[[ Data to use open ]]
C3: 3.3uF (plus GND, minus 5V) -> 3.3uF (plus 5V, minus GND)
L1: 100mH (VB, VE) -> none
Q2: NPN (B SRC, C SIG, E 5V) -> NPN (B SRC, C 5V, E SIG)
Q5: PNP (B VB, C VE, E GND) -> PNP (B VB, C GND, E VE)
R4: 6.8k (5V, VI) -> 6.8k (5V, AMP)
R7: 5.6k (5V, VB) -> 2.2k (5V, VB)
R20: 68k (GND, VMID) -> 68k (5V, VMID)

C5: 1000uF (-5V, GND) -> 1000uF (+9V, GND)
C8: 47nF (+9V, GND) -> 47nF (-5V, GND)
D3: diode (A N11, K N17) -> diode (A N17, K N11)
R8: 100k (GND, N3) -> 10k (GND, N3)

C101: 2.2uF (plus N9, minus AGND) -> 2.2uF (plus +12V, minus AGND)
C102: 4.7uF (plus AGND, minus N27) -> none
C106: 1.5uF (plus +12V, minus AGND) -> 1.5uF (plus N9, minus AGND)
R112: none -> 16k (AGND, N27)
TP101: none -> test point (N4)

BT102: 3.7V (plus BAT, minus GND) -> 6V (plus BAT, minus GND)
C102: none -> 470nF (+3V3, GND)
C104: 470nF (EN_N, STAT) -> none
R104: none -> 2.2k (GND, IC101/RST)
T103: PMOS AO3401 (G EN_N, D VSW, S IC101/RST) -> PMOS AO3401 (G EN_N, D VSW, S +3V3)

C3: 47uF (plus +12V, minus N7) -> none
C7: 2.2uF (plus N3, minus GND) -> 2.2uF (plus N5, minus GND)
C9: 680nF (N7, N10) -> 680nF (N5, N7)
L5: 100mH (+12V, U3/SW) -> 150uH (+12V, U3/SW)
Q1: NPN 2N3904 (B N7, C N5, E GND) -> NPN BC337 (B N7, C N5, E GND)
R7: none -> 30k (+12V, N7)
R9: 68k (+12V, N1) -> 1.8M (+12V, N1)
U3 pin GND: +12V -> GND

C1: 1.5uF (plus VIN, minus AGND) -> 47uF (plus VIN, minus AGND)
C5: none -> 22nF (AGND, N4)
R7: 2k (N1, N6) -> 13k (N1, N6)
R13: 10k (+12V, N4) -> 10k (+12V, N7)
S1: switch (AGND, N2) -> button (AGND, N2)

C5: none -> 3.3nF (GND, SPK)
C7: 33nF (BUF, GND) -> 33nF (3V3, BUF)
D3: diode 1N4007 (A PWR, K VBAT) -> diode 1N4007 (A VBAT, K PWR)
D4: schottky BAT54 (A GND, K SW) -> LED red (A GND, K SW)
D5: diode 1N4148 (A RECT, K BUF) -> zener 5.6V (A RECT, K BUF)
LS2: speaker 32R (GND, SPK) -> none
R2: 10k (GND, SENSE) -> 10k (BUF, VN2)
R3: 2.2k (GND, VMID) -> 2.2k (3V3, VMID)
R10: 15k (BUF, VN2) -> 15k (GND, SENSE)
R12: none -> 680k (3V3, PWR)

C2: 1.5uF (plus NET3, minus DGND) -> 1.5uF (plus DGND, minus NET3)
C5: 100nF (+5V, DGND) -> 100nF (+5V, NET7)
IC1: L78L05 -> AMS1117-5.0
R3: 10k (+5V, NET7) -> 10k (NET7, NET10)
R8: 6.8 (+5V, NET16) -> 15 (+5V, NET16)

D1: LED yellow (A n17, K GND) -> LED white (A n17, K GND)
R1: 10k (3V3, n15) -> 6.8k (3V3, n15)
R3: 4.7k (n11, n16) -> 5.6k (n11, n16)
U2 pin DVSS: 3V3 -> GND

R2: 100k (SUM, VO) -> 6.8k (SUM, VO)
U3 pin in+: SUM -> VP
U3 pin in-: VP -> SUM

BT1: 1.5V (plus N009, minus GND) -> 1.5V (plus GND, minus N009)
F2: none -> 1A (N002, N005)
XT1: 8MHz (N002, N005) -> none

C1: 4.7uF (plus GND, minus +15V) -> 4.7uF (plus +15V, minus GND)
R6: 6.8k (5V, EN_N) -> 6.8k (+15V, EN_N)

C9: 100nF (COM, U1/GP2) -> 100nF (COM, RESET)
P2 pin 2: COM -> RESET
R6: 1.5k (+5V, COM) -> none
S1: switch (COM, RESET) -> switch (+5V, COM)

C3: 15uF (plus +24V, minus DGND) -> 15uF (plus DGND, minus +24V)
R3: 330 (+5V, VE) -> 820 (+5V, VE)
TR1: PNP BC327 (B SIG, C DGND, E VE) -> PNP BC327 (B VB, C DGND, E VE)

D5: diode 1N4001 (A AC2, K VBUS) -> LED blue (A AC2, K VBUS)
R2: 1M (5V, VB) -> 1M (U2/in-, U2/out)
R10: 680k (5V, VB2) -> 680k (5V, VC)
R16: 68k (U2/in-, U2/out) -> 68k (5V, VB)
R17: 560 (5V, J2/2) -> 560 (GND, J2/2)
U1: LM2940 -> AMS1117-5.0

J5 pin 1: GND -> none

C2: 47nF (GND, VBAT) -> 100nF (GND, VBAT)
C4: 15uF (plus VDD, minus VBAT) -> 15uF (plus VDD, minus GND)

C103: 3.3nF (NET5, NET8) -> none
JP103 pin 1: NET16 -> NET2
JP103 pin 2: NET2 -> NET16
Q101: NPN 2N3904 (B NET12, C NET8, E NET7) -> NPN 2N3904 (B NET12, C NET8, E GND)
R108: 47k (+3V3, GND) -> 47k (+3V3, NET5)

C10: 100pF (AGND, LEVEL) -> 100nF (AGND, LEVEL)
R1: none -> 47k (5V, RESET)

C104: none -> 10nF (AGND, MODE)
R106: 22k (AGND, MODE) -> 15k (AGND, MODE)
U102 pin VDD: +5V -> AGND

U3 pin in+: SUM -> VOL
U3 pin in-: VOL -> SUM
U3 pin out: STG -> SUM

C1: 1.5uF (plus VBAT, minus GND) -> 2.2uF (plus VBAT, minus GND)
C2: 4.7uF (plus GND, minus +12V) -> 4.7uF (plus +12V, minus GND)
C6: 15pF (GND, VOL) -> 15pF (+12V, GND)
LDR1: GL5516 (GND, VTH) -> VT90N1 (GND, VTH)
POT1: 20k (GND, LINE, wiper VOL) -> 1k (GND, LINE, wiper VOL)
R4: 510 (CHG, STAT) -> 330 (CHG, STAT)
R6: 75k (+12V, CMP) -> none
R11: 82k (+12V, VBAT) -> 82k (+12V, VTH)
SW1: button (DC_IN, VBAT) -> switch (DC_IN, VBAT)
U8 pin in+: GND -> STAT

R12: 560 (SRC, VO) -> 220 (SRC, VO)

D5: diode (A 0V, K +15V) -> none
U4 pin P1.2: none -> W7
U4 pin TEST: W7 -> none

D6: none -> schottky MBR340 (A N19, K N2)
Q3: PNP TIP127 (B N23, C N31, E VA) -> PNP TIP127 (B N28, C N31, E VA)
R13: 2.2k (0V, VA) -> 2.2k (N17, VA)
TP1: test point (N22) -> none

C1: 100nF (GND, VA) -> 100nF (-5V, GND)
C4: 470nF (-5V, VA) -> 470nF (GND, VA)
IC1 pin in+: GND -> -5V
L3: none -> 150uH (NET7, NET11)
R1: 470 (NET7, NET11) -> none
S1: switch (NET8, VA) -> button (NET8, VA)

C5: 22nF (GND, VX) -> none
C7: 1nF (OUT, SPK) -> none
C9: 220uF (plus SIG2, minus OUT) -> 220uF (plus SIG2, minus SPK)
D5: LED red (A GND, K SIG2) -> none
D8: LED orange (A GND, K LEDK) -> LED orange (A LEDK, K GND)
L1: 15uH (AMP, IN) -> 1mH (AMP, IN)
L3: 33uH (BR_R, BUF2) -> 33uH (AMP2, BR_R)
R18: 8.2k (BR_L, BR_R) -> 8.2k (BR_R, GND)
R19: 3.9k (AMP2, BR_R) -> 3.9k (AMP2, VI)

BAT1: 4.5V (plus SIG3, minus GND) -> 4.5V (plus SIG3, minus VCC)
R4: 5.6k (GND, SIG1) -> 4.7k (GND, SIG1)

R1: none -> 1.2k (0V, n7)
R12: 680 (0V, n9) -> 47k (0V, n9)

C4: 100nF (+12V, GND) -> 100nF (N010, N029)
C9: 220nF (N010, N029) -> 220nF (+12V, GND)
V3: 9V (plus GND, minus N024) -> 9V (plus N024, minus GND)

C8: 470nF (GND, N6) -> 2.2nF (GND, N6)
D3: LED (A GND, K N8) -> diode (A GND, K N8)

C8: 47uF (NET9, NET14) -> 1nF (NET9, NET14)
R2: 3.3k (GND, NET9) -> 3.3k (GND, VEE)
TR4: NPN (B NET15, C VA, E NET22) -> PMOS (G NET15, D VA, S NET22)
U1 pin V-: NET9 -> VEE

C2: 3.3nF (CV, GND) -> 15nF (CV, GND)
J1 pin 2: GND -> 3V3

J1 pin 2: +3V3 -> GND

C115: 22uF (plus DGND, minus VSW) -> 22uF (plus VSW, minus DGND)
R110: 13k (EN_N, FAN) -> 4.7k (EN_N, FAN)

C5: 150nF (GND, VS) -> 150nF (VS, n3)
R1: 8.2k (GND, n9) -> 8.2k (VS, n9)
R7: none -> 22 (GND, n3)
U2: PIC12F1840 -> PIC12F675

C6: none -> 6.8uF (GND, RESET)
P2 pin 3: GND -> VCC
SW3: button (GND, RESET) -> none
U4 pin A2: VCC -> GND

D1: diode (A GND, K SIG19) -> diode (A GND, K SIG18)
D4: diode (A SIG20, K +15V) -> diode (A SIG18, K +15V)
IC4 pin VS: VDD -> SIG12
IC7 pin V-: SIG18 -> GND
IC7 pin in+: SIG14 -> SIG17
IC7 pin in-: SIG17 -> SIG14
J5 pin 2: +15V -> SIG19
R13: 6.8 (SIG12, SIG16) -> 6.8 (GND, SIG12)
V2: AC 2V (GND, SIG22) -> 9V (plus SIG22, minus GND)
[[ Data to use closed ]]
■ **Work to complete**: Return only the lines between the one holding "R16: 68k (U2/in-, U2/out) -> 68k (5V, VB)" and the one holding "IC1 pin in+: GND -> -5V", inclusive, exactly as they appear above.

■ **Solution for this task**:
R16: 68k (U2/in-, U2/out) -> 68k (5V, VB)
R17: 560 (5V, J2/2) -> 560 (GND, J2/2)
U1: LM2940 -> AMS1117-5.0

J5 pin 1: GND -> none

C2: 47nF (GND, VBAT) -> 100nF (GND, VBAT)
C4: 15uF (plus VDD, minus VBAT) -> 15uF (plus VDD, minus GND)

C103: 3.3nF (NET5, NET8) -> none
JP103 pin 1: NET16 -> NET2
JP103 pin 2: NET2 -> NET16
Q101: NPN 2N3904 (B NET12, C NET8, E NET7) -> NPN 2N3904 (B NET12, C NET8, E GND)
R108: 47k (+3V3, GND) -> 47k (+3V3, NET5)

C10: 100pF (AGND, LEVEL) -> 100nF (AGND, LEVEL)
R1: none -> 47k (5V, RESET)

C104: none -> 10nF (AGND, MODE)
R106: 22k (AGND, MODE) -> 15k (AGND, MODE)
U102 pin VDD: +5V -> AGND

U3 pin in+: SUM -> VOL
U3 pin in-: VOL -> SUM
U3 pin out: STG -> SUM

C1: 1.5uF (plus VBAT, minus GND) -> 2.2uF (plus VBAT, minus GND)
C2: 4.7uF (plus GND, minus +12V) -> 4.7uF (plus +12V, minus GND)
C6: 15pF (GND, VOL) -> 15pF (+12V, GND)
LDR1: GL5516 (GND, VTH) -> VT90N1 (GND, VTH)
POT1: 20k (GND, LINE, wiper VOL) -> 1k (GND, LINE, wiper VOL)
R4: 510 (CHG, STAT) -> 330 (CHG, STAT)
R6: 75k (+12V, CMP) -> none
R11: 82k (+12V, VBAT) -> 82k (+12V, VTH)
SW1: button (DC_IN, VBAT) -> switch (DC_IN, VBAT)
U8 pin in+: GND -> STAT

R12: 560 (SRC, VO) -> 220 (SRC, VO)

D5: diode (A 0V, K +15V) -> none
U4 pin P1.2: none -> W7
U4 pin TEST: W7 -> none

D6: none -> schottky MBR340 (A N19, K N2)
Q3: PNP TIP127 (B N23, C N31, E VA) -> PNP TIP127 (B N28, C N31, E VA)
R13: 2.2k (0V, VA) -> 2.2k (N17, VA)
TP1: test point (N22) -> none

C1: 100nF (GND, VA) -> 100nF (-5V, GND)
C4: 470nF (-5V, VA) -> 470nF (GND, VA)
IC1 pin in+: GND -> -5V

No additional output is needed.